- Task prompt -
In the records below, tally every line containing "right". Report only the total.

· · · · · · ·

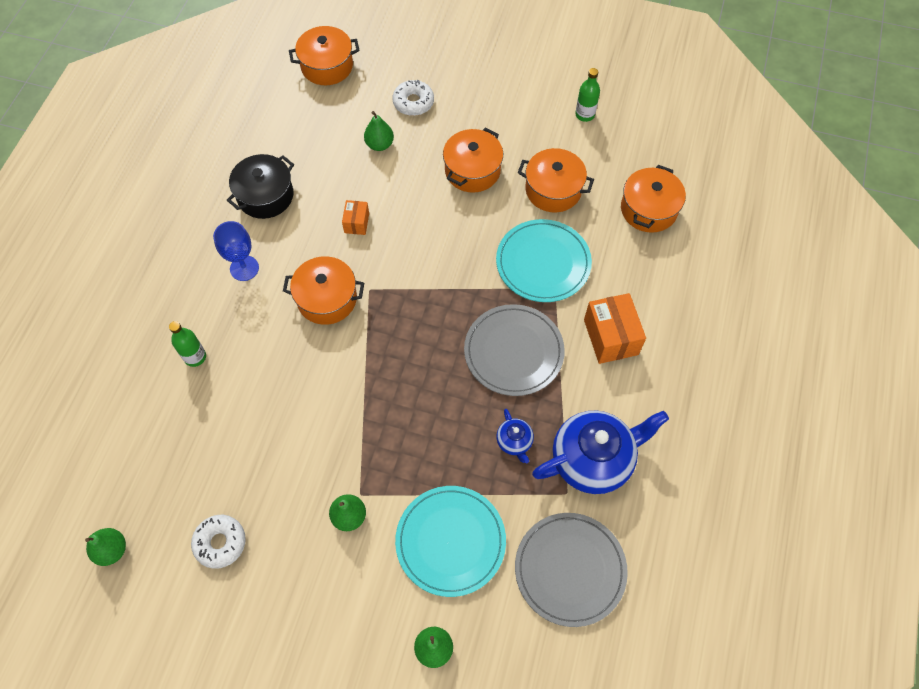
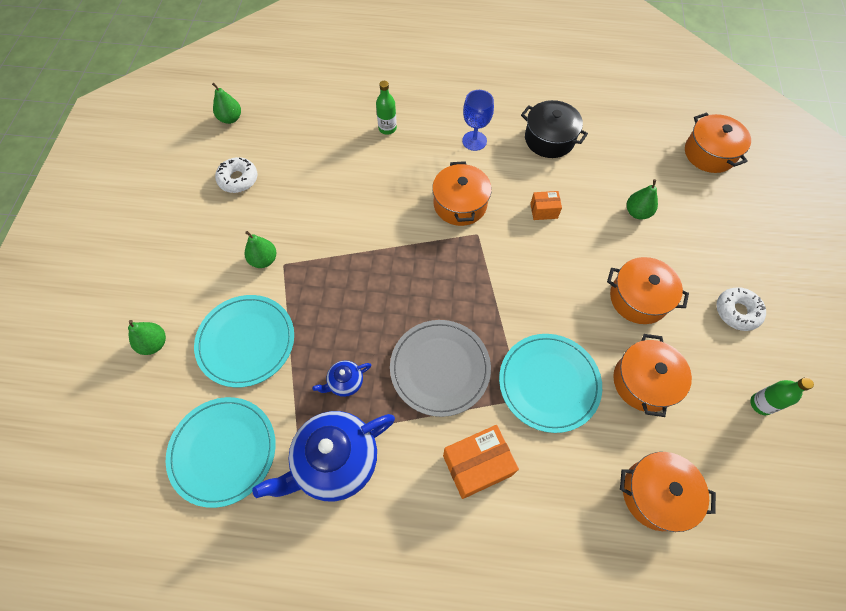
camera: 80 degrees right, 0 degrees up
white donut [392,80,434,116] -> white donut moved to [716,287,766,331]
grey plate [515,513,628,627] -> turquoise plate [166,397,276,508]
blue teapot [532,411,669,494] -> blue teapot turned 90 degrees clockwise [252,411,395,501]

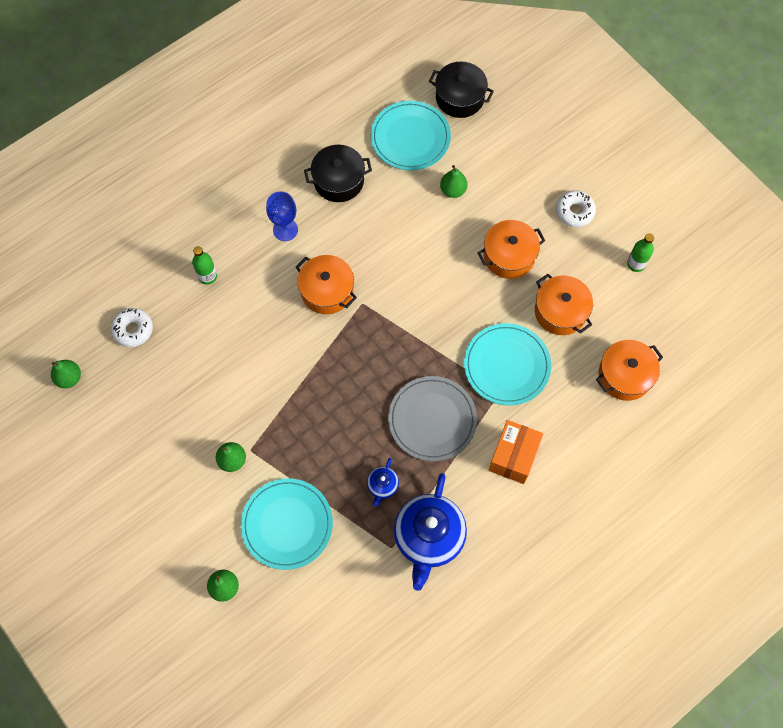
camera: 45 degrees left, 5 degrees up
turquoise plate [166,397,276,508] -> turquoise plate moved to [371,101,451,170]
white donut [215,157,257,193] -> white donut moved to [111,308,153,347]
orange box [530,191,562,220] -> none
orange pot [685,112,751,173] -> black pot [429,62,494,118]

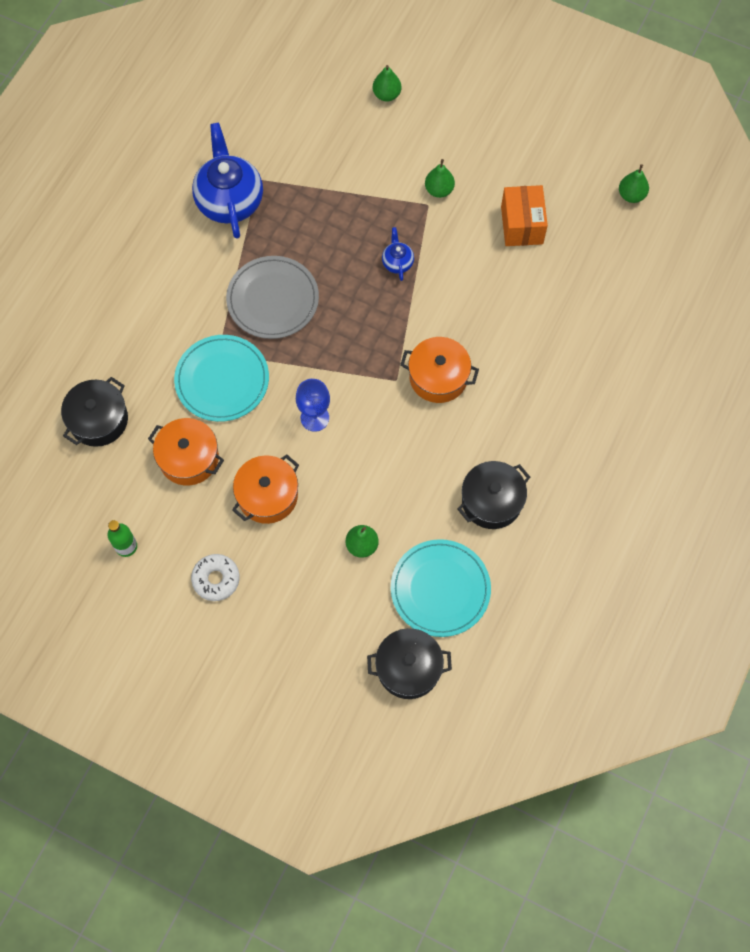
camera: 155 degrees right, 0 degrees up
white donut [111,308,153,347] -> none
green bottle [192,246,217,285] -> none
turquoise plate [241,478,333,570] -> none
blue goblet [266,192,298,241] -> blue goblet moved to [296,379,330,432]
blue teapot [367,458,399,507] -> blue teapot moved to [382,227,414,281]
orange box [488,420,543,484] -> orange box moved to [501,185,548,246]
orange pot [596,340,663,401] -> black pot [61,377,128,447]

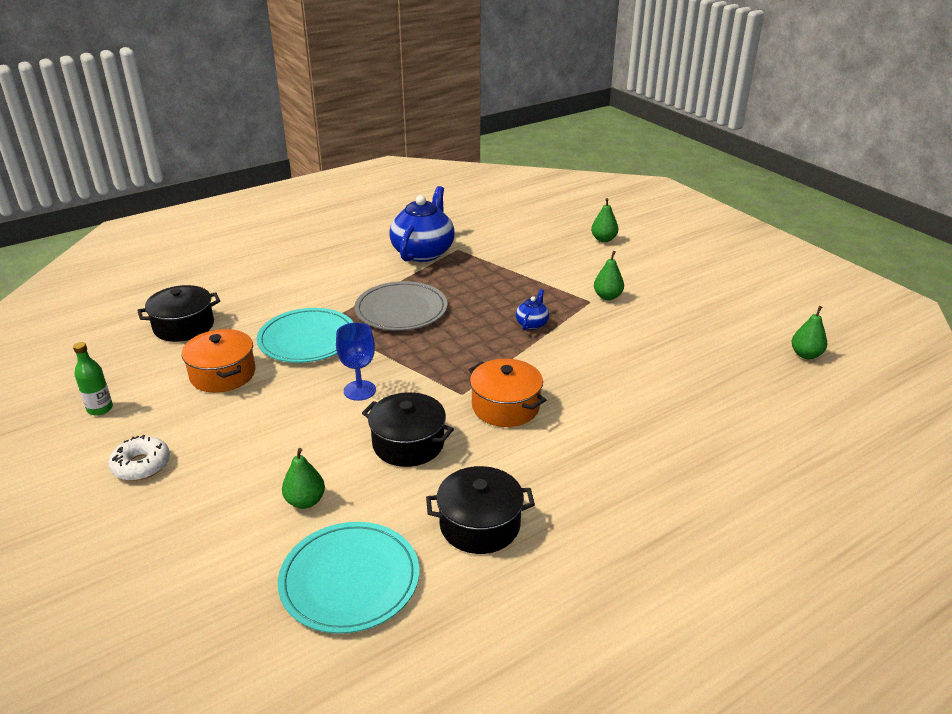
camera: 30 degrees right, 35 degrees down
orange pot [232,454,299,524] -> none
black pot [367,628,452,699] -> black pot moved to [362,392,454,467]
orange box [501,185,548,246] -> none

· · · · · · ·

- Exercise answer -
3